From the line containing "U21: NOT (in" down to the last line of the records below, give every line again without any change.

(Revision tracking records)
[Start of section]

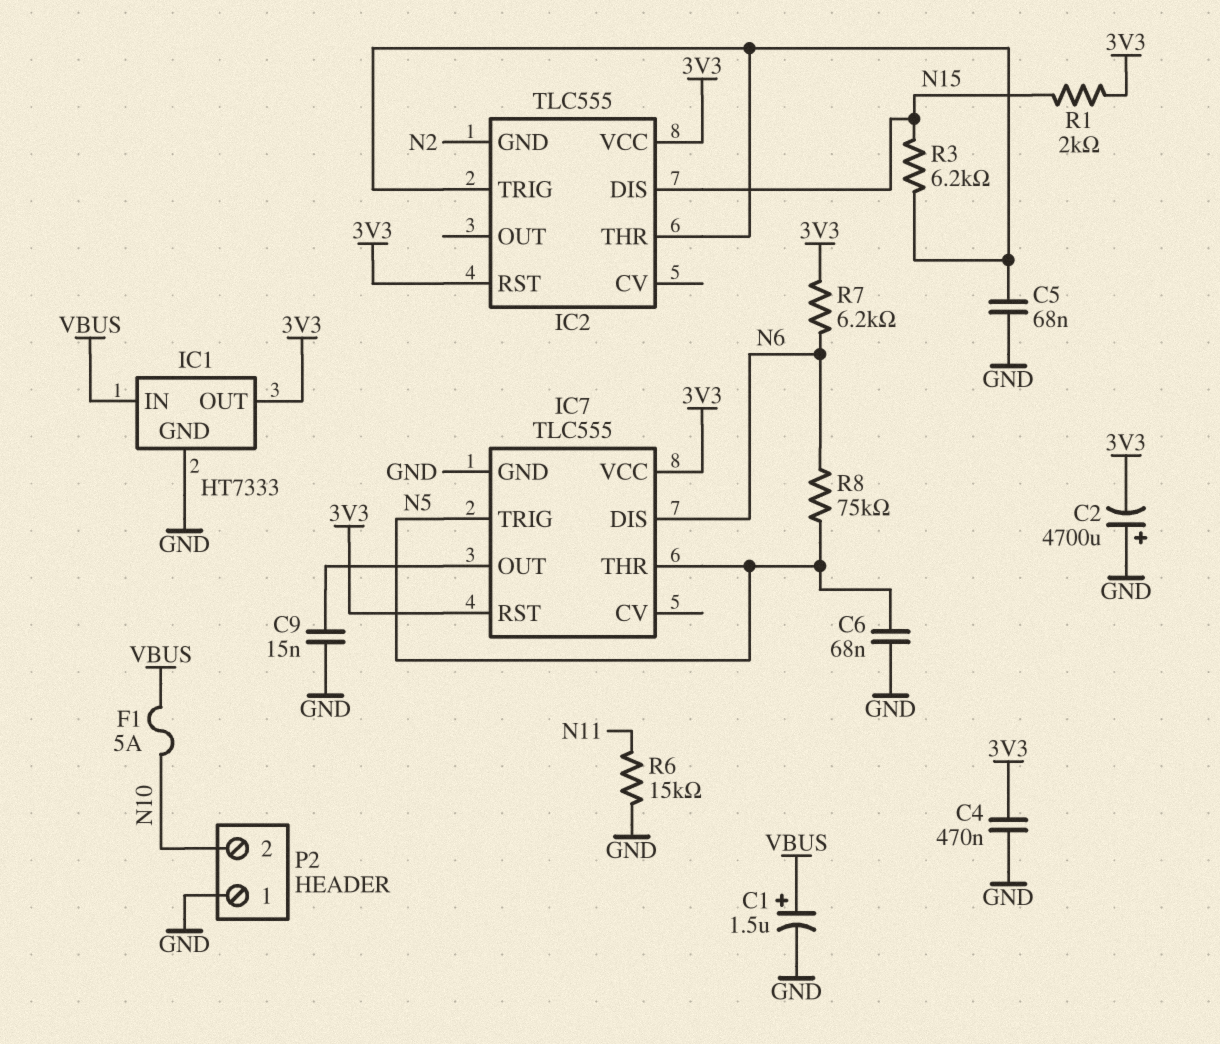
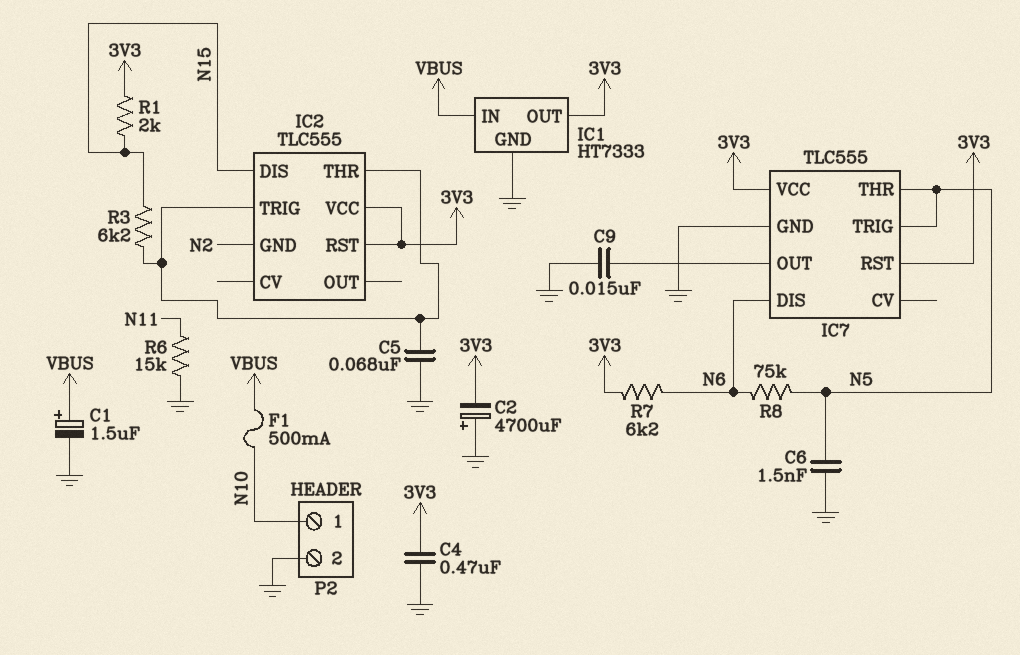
C6: 68nF (GND, N5) -> 1.5nF (GND, N5)
F1: 5A (N10, VBUS) -> 500mA (N10, VBUS)
P2 pin 1: GND -> N10
P2 pin 2: N10 -> GND

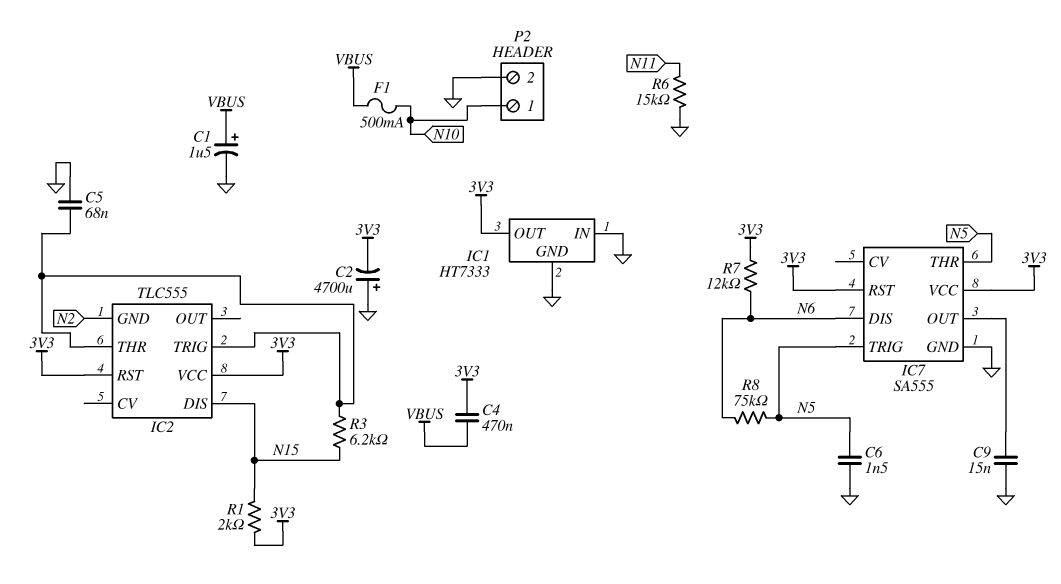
C4: 470nF (3V3, GND) -> 470nF (3V3, VBUS)
IC1 pin IN: VBUS -> GND
IC7: TLC555 -> SA555
R7: 6.2k (3V3, N6) -> 12k (3V3, N6)

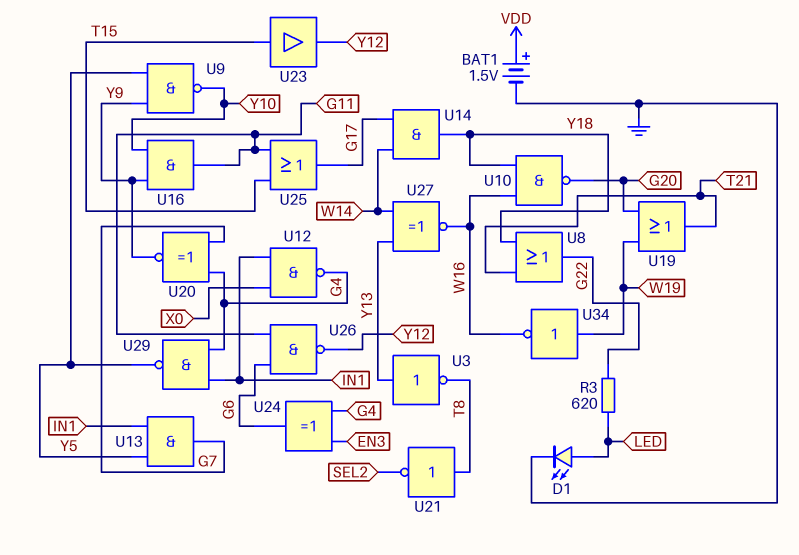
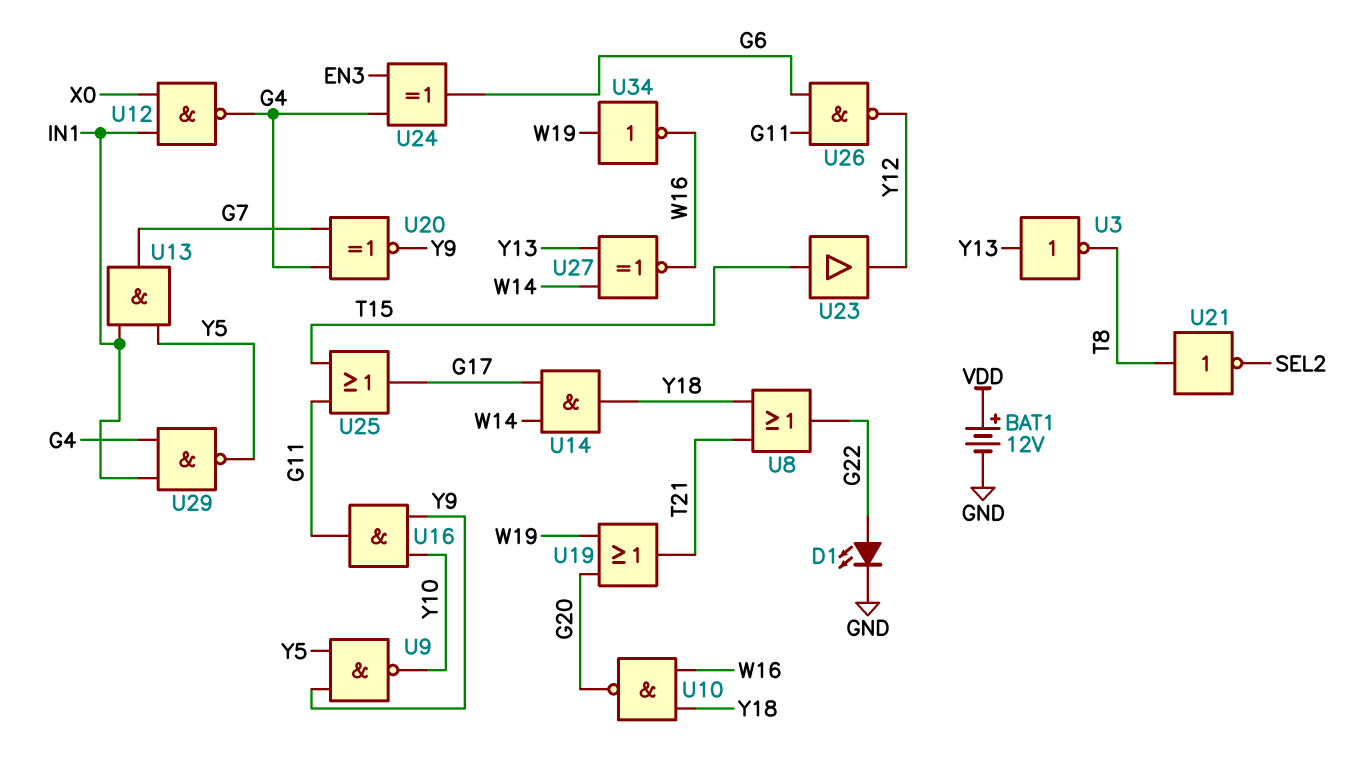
BAT1: 1.5V (plus VDD, minus GND) -> 12V (plus VDD, minus GND)
D1: LED (A LED, K GND) -> LED (A G22, K GND)
R3: 620 (G22, LED) -> none

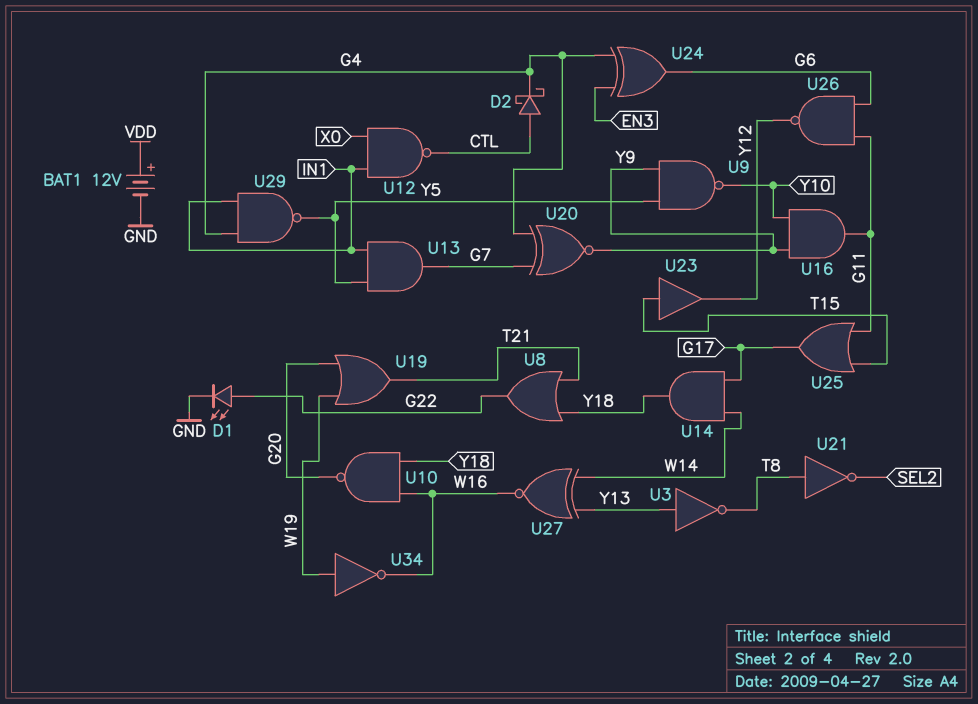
D2: none -> schottky (A CTL, K G4)
U12: NAND (in IN1, in X0, out G4) -> NAND (in IN1, in X0, out CTL)

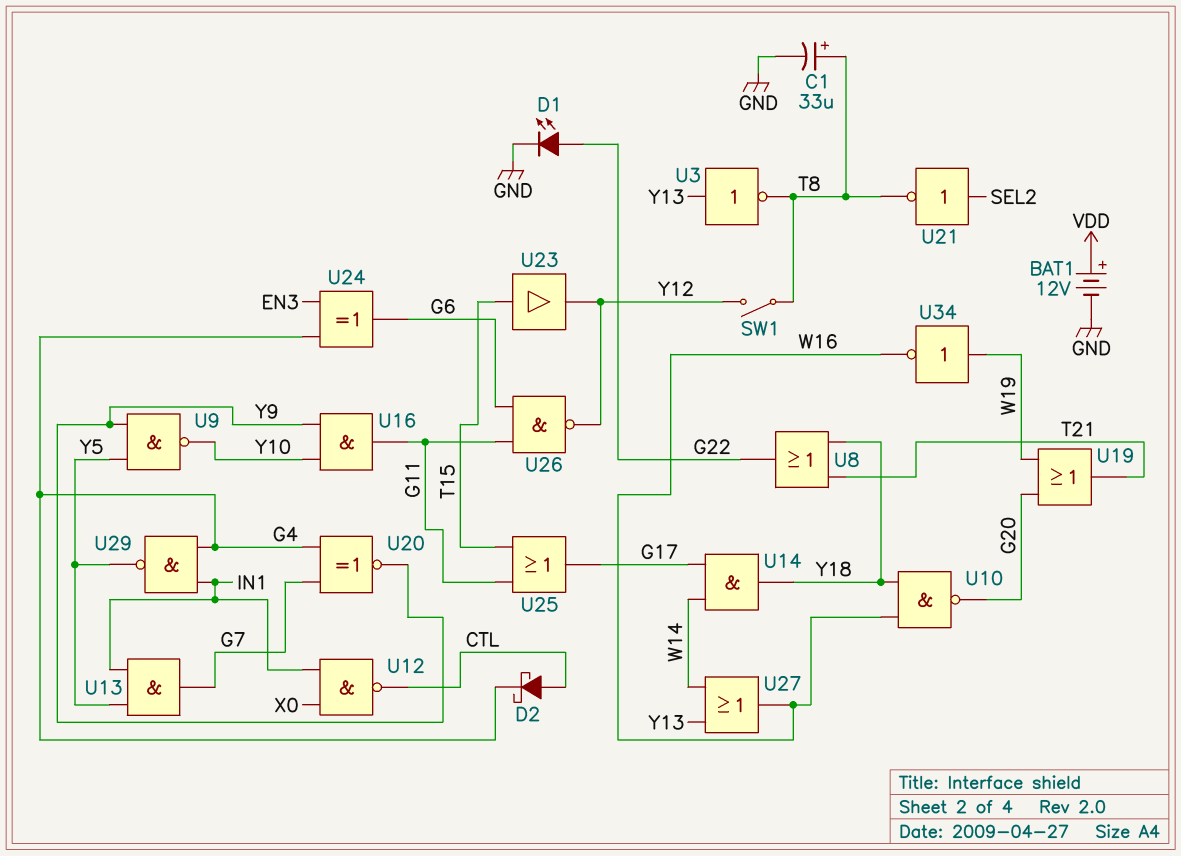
C1: none -> 33uF (plus T8, minus GND)
SW1: none -> switch (T8, Y12)
U21: NOT (in T8, out SEL2) -> NOT (in SEL2, out T8)
U27: XNOR (in W14, in Y13, out W16) -> OR (in W14, in Y13, out W16)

[End of section]

■ RESPONSE TO THE TASK:
U21: NOT (in T8, out SEL2) -> NOT (in SEL2, out T8)
U27: XNOR (in W14, in Y13, out W16) -> OR (in W14, in Y13, out W16)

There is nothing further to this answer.